Items from a dataset
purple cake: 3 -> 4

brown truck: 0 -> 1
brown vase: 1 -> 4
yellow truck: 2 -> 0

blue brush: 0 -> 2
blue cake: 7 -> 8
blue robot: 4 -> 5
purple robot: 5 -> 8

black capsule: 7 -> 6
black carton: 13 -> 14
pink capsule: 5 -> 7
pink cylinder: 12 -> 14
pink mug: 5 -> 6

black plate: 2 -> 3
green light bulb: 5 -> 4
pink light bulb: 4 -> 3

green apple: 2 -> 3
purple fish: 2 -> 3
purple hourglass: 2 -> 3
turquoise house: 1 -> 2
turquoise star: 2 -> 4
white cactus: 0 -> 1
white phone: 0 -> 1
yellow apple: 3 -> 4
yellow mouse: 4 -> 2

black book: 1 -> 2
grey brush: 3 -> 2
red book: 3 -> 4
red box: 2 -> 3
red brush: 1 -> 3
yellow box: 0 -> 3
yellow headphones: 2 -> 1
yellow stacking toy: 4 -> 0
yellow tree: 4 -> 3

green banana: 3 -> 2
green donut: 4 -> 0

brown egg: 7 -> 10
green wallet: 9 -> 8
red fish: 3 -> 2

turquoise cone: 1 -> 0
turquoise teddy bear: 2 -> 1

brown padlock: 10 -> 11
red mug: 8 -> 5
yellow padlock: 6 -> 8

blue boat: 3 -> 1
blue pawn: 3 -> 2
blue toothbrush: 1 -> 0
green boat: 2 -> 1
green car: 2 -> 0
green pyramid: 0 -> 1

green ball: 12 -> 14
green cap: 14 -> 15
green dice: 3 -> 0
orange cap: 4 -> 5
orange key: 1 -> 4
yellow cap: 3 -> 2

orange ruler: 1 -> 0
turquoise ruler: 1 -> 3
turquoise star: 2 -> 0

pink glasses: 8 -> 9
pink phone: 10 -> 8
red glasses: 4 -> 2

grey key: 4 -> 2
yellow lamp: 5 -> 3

**GOAL OF THE EXERCISE:** In the data above, retype exactly and only the lines between the one holding "white cactus: 0 -> 1" and the one holding "green donut: 4 -> 0", inclusive.

**WRITTEN SOLUTION:**
white cactus: 0 -> 1
white phone: 0 -> 1
yellow apple: 3 -> 4
yellow mouse: 4 -> 2

black book: 1 -> 2
grey brush: 3 -> 2
red book: 3 -> 4
red box: 2 -> 3
red brush: 1 -> 3
yellow box: 0 -> 3
yellow headphones: 2 -> 1
yellow stacking toy: 4 -> 0
yellow tree: 4 -> 3

green banana: 3 -> 2
green donut: 4 -> 0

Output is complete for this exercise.